_Supplied material_
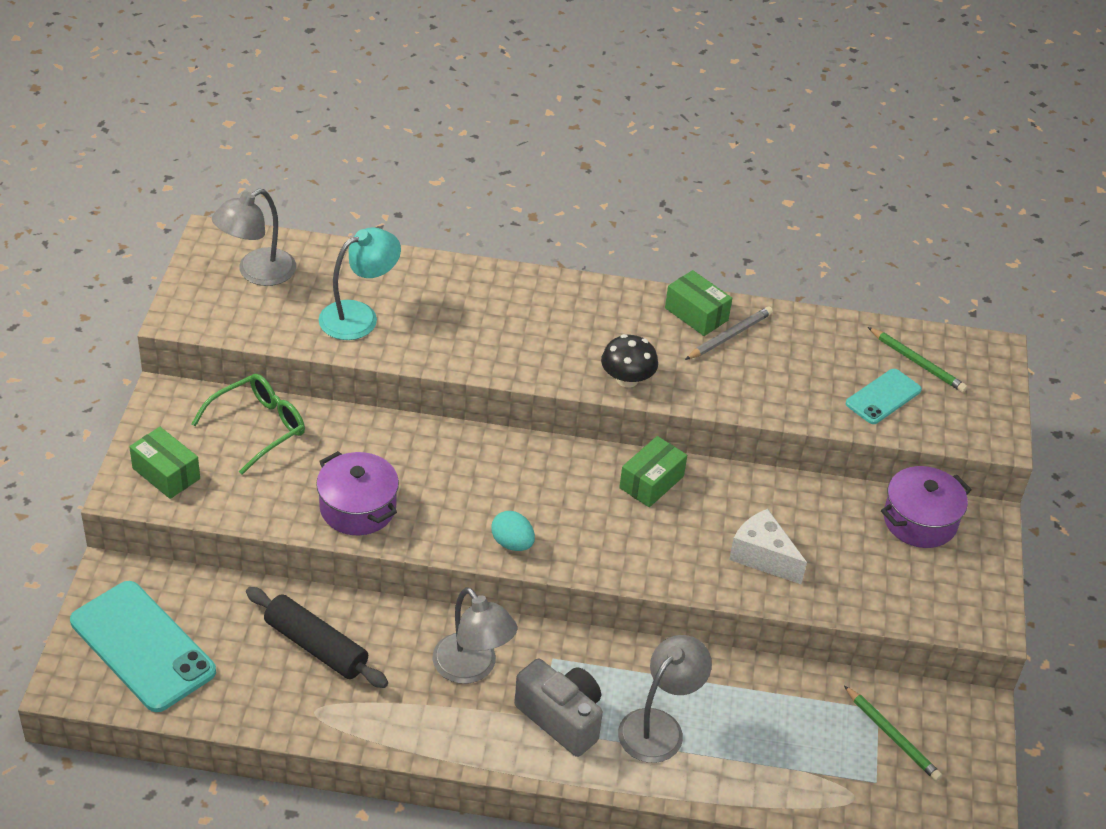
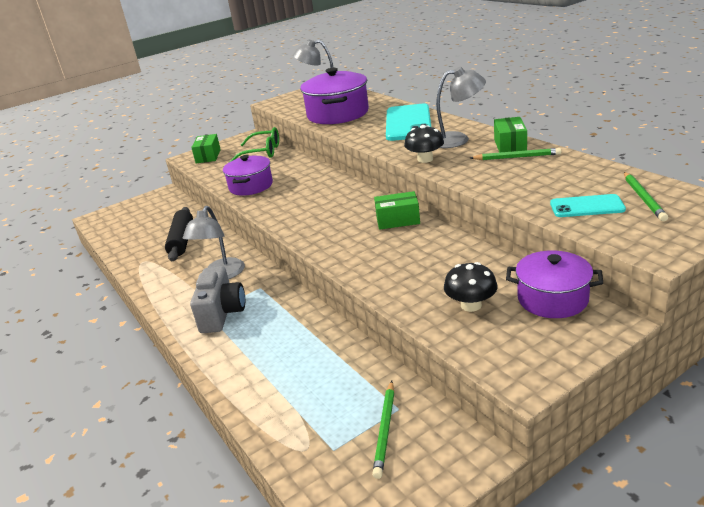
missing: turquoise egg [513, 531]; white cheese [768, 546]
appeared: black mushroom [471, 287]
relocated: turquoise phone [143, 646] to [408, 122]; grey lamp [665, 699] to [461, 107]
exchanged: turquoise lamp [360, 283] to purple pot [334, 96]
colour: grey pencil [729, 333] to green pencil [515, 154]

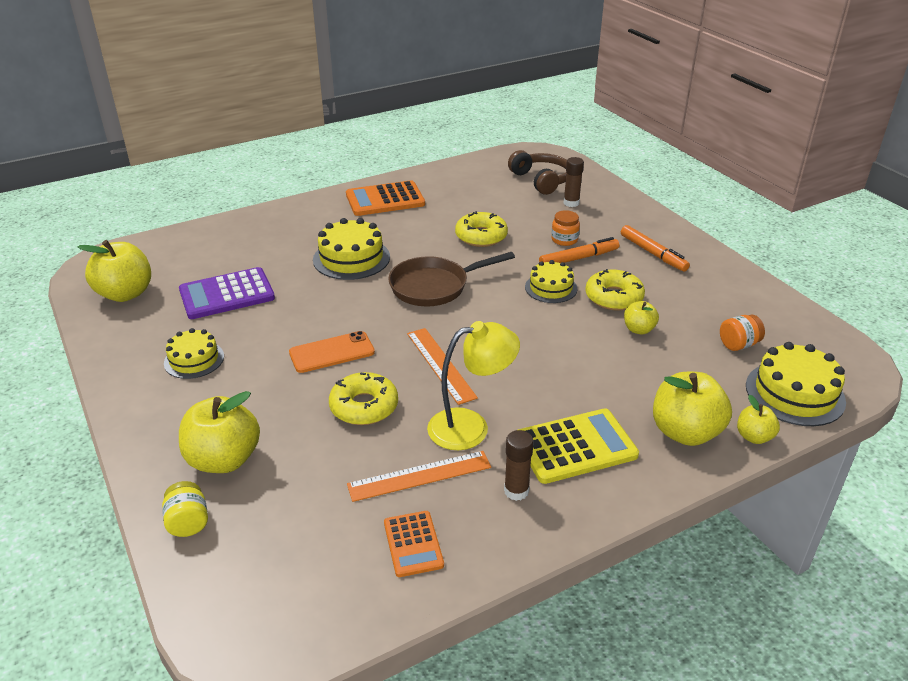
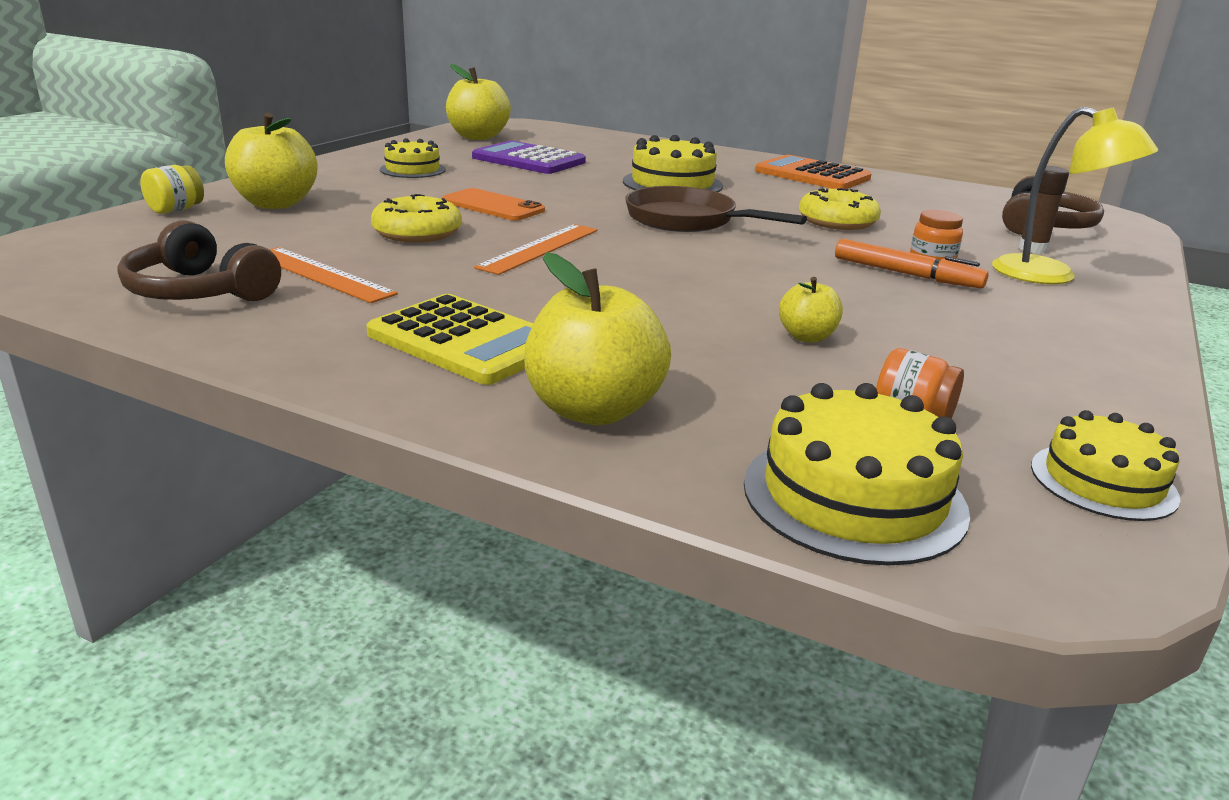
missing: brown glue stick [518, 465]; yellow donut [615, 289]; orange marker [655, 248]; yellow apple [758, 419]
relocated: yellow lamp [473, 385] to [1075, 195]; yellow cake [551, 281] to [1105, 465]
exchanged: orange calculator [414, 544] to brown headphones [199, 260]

...

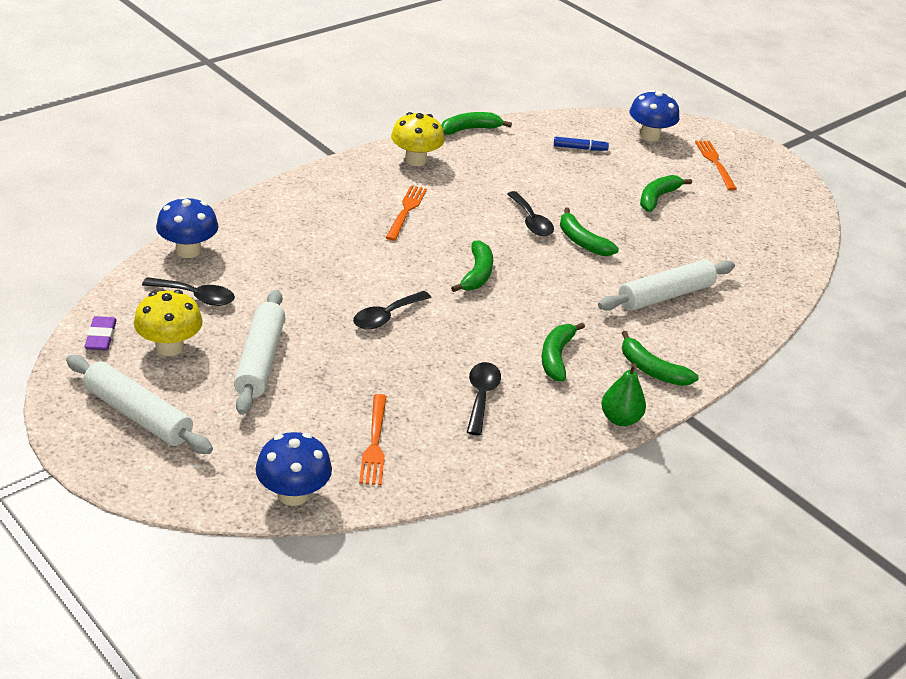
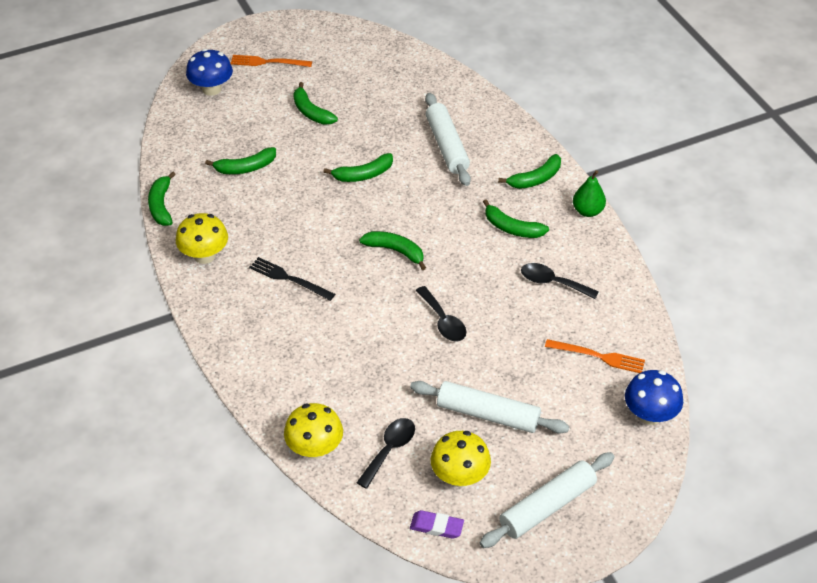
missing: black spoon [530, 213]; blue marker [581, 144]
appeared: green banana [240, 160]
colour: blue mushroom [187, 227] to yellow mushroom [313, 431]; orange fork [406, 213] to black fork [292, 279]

_Exercise objective_
Reading through the records above, report each line in which the string "turquoise" is found.

_Solution for this exercise_
missing: turquoise egg [513, 531]; white cheese [768, 546]
relocated: turquoise phone [143, 646] to [408, 122]; grey lamp [665, 699] to [461, 107]
exchanged: turquoise lamp [360, 283] to purple pot [334, 96]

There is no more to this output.